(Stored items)
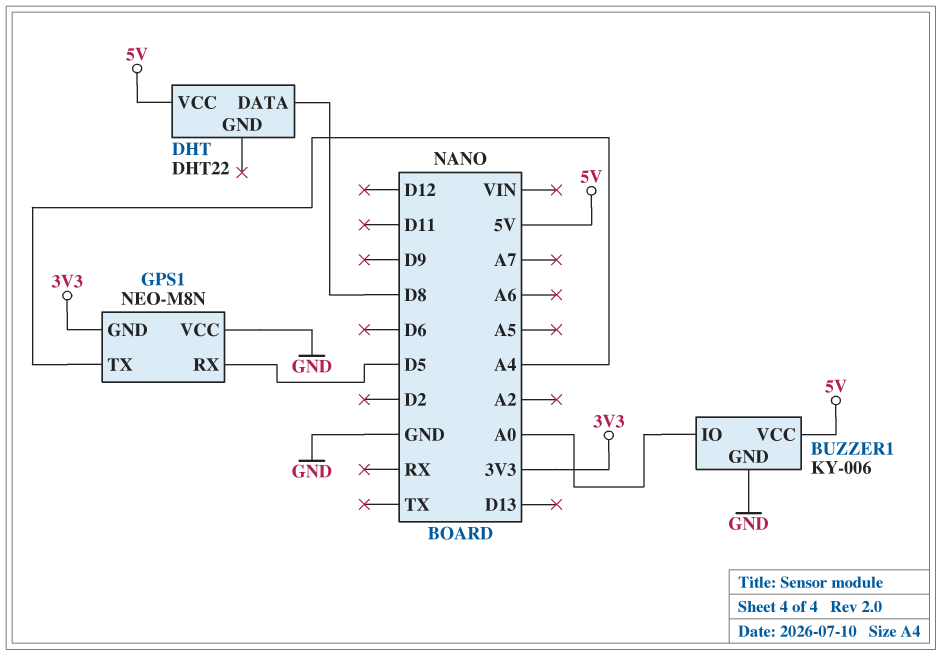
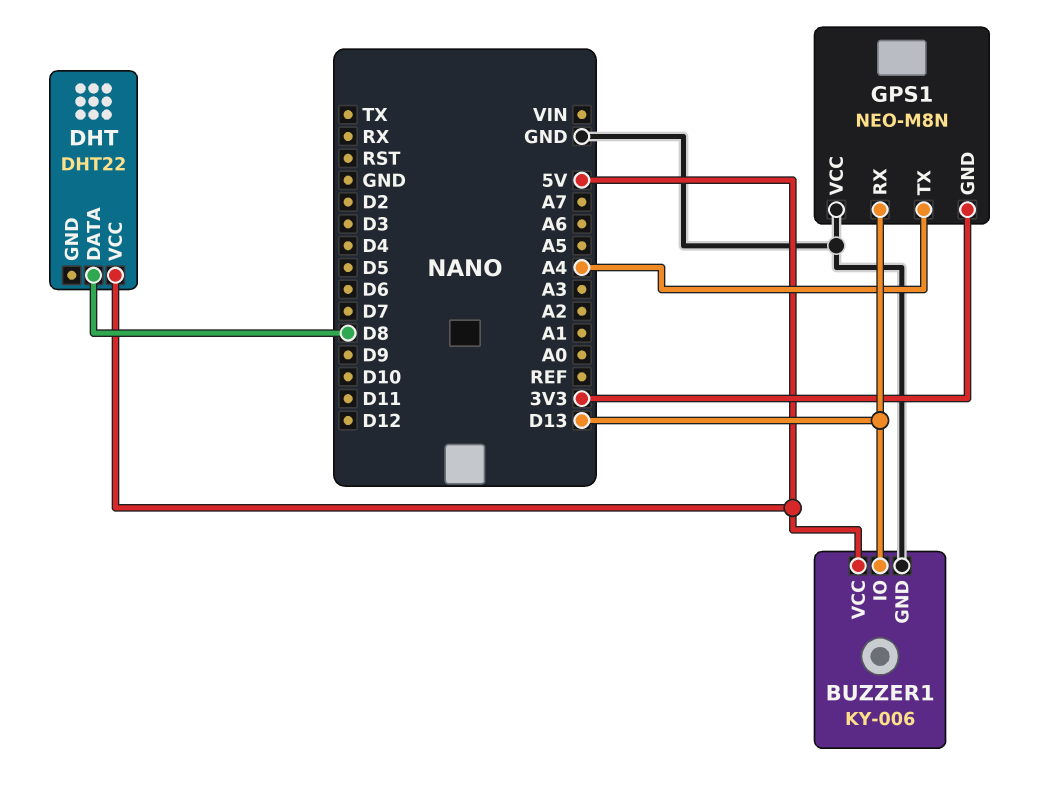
BUZZER1 pin IO: A0 -> D13
GPS1 pin RX: D5 -> D13

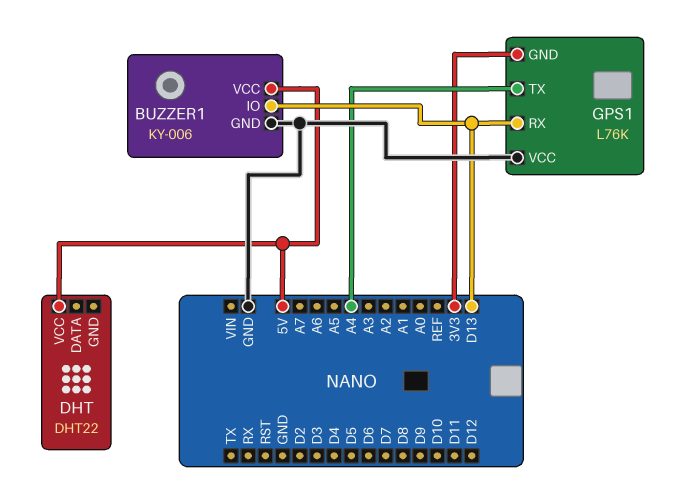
DHT pin DATA: D8 -> none
GPS1: NEO-M8N -> L76K

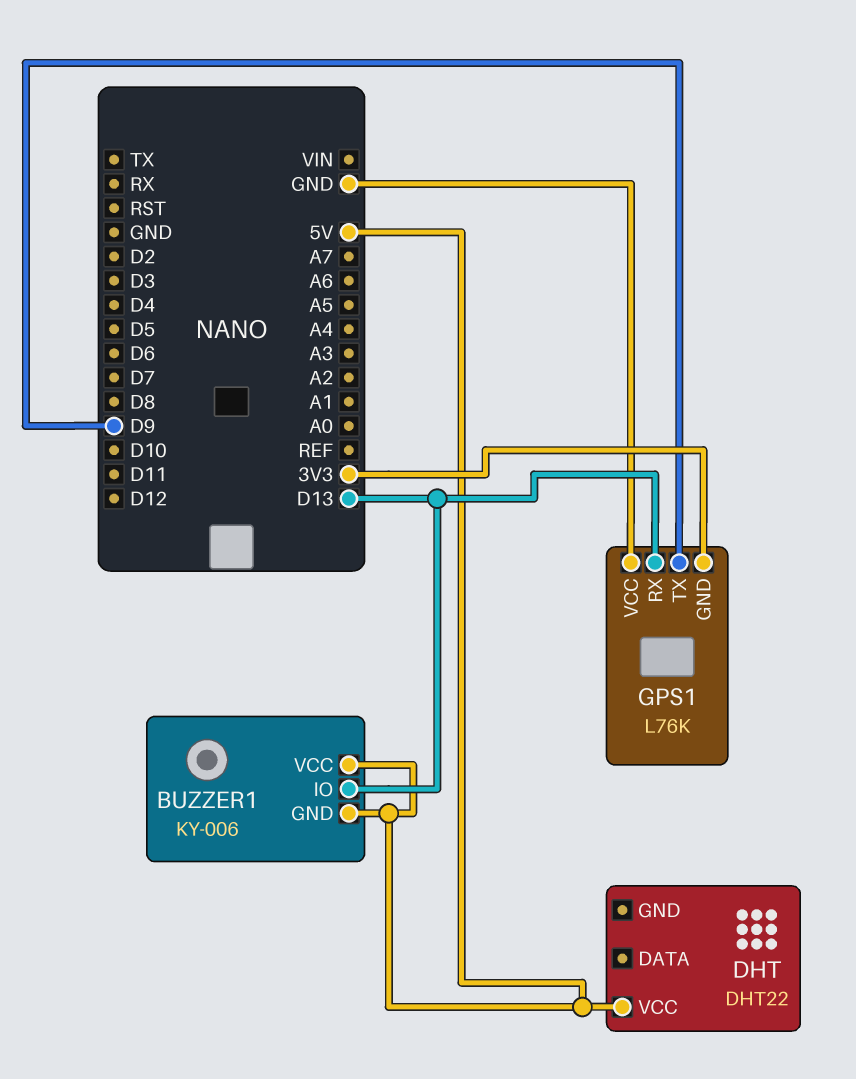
BUZZER1 pin GND: GND -> 5V
GPS1 pin TX: A4 -> D9

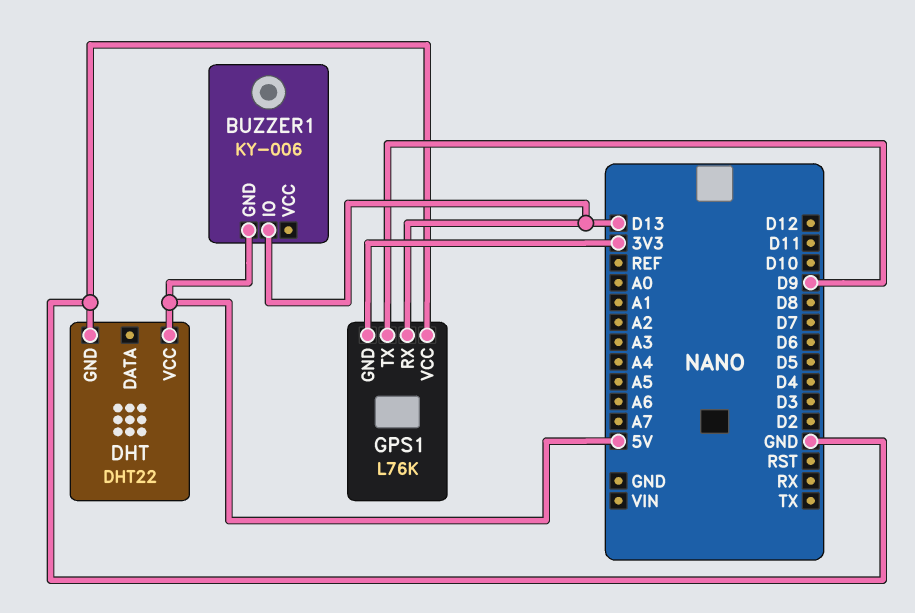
BUZZER1 pin VCC: 5V -> none
DHT pin GND: none -> GND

• [ACTION ITEM]
Each line above that has the word "none" should be copied.

• [OUTPUT FOR THIS EXERCISE]
DHT pin DATA: D8 -> none
BUZZER1 pin VCC: 5V -> none
DHT pin GND: none -> GND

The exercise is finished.